Task directions:
Reply with one number: the count of lines in the records below that hold "brown".

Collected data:

********************

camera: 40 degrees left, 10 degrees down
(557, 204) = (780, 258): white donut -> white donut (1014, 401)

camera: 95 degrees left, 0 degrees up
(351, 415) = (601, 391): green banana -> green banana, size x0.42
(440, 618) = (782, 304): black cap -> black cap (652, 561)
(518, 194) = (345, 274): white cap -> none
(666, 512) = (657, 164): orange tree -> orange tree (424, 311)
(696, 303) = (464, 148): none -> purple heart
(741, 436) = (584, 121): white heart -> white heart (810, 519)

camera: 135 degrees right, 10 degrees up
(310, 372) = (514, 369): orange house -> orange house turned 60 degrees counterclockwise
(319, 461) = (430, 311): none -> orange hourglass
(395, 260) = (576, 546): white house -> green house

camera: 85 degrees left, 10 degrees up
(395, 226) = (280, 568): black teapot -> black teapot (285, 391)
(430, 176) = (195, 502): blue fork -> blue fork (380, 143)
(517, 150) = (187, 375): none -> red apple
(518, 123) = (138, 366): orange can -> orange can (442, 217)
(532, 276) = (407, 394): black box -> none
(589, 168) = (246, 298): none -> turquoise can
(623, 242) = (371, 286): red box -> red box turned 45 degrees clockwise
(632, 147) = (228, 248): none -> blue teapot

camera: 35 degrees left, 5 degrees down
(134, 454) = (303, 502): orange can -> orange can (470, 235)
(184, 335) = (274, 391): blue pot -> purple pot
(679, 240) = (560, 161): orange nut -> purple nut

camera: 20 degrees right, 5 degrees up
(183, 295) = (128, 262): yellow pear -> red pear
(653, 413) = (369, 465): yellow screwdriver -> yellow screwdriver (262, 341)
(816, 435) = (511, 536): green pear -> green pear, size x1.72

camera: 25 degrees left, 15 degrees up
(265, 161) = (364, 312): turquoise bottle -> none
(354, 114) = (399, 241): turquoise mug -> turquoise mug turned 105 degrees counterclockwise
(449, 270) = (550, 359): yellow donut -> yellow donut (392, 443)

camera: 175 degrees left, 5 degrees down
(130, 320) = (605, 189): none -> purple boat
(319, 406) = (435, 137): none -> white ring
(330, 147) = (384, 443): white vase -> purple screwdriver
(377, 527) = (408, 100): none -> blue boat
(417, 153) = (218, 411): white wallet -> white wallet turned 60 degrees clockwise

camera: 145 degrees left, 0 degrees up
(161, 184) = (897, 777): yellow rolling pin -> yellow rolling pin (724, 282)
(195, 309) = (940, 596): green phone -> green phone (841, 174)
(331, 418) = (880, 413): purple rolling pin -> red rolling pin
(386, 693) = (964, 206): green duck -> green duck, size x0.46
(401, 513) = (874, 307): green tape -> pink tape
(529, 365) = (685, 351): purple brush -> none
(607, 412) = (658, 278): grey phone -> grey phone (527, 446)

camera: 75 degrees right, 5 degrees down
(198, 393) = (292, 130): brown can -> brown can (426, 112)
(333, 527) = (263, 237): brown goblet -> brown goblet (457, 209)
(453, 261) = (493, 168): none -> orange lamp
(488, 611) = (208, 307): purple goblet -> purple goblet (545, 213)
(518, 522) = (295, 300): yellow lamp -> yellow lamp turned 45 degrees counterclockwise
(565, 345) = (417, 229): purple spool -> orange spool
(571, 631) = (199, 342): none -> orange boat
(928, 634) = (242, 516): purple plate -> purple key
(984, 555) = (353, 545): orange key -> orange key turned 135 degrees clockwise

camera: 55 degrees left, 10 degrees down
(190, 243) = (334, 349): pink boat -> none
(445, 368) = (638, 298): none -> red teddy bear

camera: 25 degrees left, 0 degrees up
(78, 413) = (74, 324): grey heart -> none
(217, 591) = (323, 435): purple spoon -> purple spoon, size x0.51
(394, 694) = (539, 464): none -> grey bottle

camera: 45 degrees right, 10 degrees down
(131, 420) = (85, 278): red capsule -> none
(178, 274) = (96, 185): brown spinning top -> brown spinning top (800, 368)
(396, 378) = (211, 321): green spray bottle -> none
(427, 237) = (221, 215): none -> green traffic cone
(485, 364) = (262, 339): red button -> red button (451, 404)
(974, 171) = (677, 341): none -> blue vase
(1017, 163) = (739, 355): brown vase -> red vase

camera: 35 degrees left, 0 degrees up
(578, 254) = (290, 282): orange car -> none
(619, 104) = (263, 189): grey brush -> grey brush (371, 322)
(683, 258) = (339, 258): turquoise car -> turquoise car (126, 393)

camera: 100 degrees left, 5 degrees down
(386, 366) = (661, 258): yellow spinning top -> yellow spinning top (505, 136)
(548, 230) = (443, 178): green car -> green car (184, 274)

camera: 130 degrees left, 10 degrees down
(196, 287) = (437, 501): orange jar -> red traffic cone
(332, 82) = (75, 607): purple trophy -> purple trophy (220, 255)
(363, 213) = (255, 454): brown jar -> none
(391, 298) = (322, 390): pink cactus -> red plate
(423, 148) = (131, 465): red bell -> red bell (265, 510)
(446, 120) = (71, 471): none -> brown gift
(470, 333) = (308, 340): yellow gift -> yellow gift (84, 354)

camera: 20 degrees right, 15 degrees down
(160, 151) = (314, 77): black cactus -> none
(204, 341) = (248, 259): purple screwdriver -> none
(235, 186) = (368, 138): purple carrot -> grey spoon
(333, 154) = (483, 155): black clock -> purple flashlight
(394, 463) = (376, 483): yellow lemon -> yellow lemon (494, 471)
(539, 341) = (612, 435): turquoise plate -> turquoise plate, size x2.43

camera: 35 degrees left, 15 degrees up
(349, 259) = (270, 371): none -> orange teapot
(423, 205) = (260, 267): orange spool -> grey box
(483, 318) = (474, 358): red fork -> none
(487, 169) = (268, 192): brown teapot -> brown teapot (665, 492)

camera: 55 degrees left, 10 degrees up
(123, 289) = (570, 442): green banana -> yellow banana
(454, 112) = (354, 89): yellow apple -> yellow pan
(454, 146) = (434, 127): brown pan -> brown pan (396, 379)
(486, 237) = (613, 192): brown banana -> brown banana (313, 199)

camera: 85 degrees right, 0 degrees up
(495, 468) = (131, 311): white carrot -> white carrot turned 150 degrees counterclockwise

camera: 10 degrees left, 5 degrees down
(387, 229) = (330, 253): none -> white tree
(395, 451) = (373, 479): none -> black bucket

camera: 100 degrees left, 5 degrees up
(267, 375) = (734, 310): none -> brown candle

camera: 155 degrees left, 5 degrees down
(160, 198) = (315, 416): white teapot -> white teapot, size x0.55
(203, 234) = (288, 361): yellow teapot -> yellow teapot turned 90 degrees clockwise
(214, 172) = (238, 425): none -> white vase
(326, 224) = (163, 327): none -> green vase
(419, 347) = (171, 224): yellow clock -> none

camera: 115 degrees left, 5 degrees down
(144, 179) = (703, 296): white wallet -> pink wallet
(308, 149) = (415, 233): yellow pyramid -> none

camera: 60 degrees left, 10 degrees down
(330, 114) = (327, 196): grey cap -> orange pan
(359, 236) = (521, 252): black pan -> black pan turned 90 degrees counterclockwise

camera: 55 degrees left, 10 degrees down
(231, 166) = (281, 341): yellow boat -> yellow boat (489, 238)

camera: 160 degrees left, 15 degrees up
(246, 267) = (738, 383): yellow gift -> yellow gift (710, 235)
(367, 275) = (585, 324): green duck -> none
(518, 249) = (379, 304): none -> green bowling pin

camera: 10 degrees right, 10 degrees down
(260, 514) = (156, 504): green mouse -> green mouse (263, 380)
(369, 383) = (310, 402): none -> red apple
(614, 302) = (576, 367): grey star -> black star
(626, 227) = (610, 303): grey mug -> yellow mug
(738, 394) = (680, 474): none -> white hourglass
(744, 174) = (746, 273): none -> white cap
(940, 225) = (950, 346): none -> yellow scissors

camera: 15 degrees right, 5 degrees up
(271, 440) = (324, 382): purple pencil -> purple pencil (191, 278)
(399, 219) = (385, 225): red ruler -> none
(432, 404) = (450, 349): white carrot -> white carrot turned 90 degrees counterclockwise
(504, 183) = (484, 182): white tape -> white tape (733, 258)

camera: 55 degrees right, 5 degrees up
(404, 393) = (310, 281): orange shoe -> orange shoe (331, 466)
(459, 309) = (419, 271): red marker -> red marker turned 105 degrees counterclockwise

********************

Result:
10